(Before and after coordinates)
/---

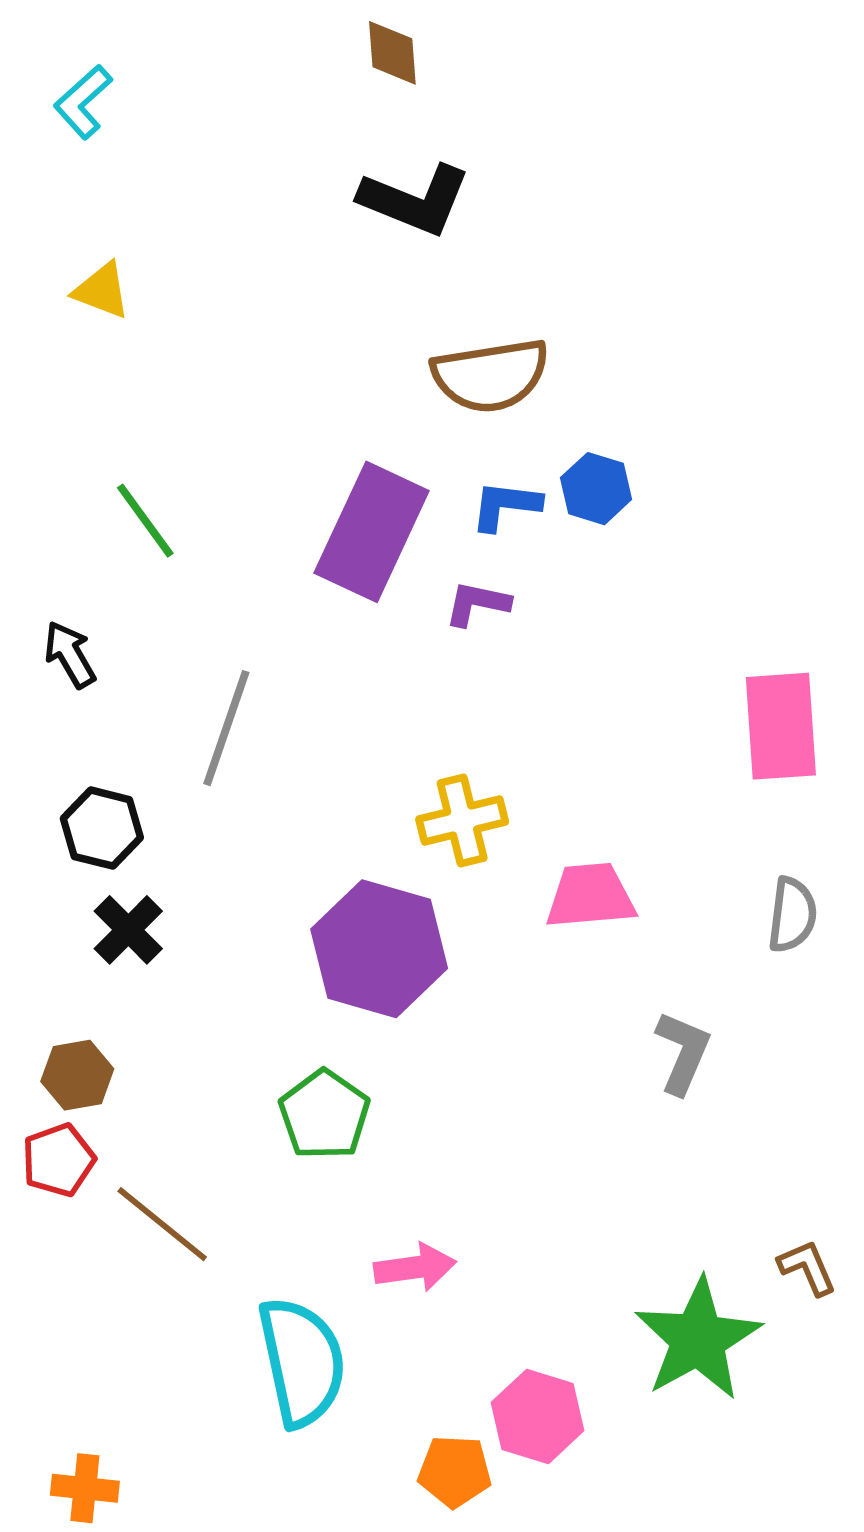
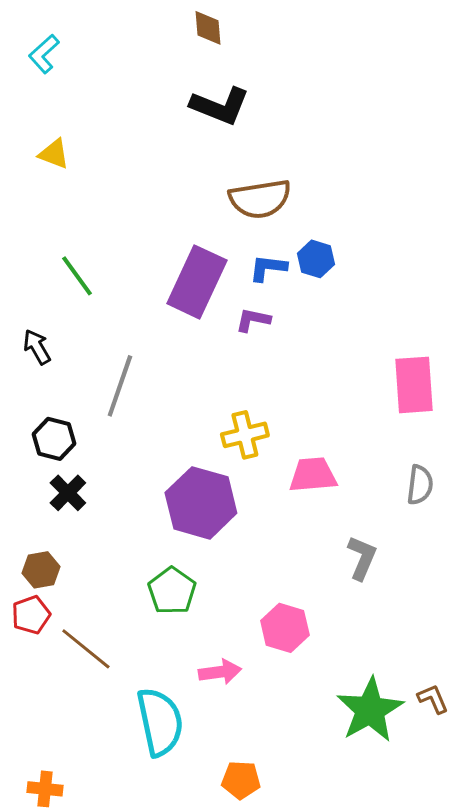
brown L-shape: (807, 1268) -> (433, 699), moved
pink hexagon: (538, 1417) -> (285, 628), moved

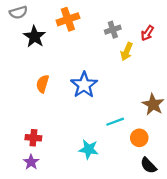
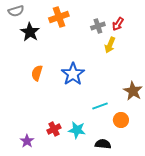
red arrow: (147, 33) -> (118, 24), moved
red cross: (33, 138) -> (54, 129), moved, turned -32
black semicircle: (148, 165) -> (103, 144), moved, turned 140

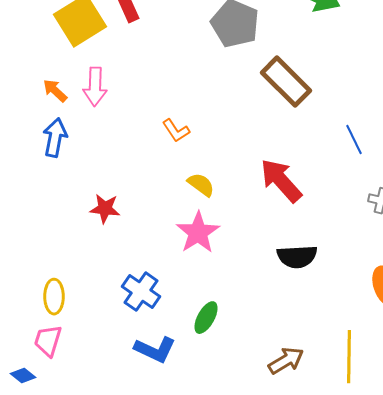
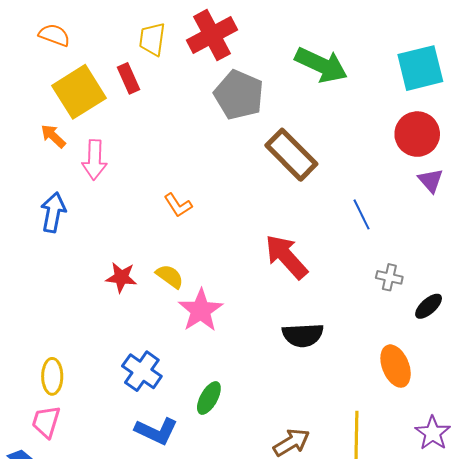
orange arrow: (55, 91) -> (53, 136), moved
yellow semicircle: (201, 185) -> (170, 276), moved
red star: (105, 209) -> (121, 277), moved

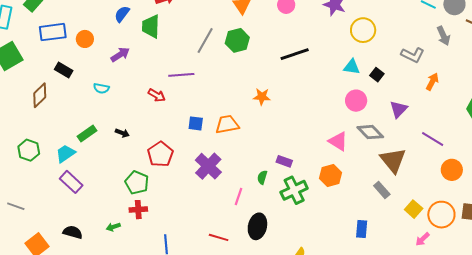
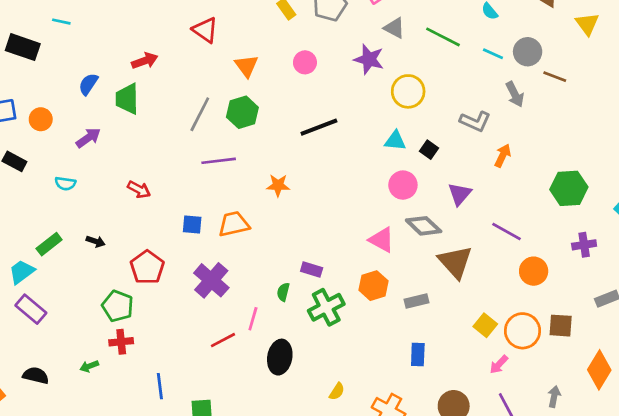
purple line: (181, 75) -> (219, 161), moved
gray rectangle: (382, 190) -> (416, 301), moved, turned -60
red line: (219, 237) -> (223, 340), moved, turned -42

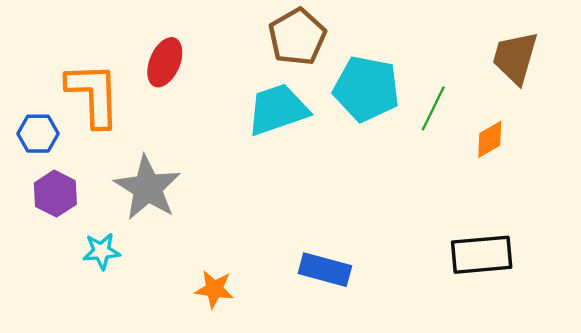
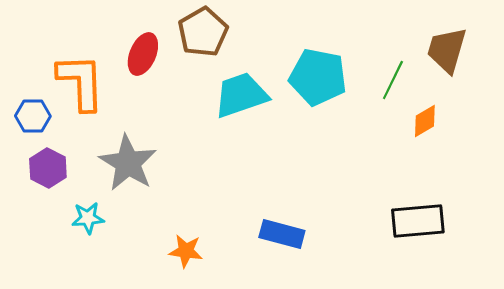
brown pentagon: (297, 37) -> (203, 32), moved
green line: (433, 108) -> (393, 80), moved

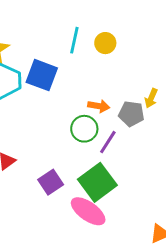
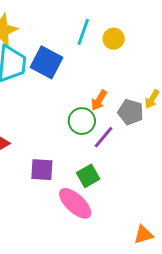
orange arrow: (99, 106) -> (99, 100), turned 105
purple square: (51, 182) -> (42, 170), turned 30
green square: (97, 182) -> (88, 176), size x0.6

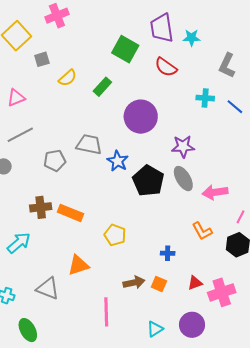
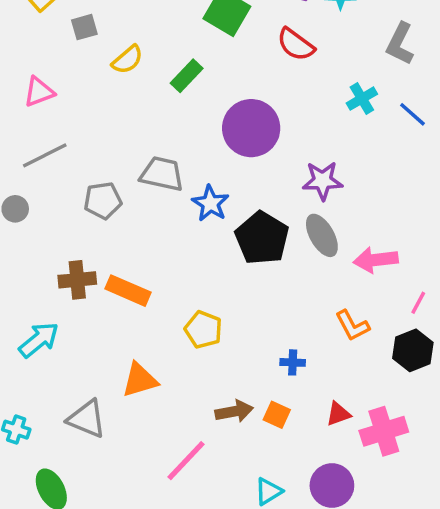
cyan cross: (205, 98) -> (362, 99), turned -36
pink line: (106, 312) -> (186, 461), turned 44

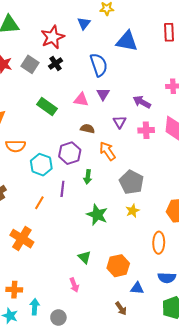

\---

Work order: Every line above that holds "orange" should be copied out.

Output:
orange arrow: (55, 91) -> (53, 136), moved
orange arrow: (99, 106) -> (99, 100), turned 105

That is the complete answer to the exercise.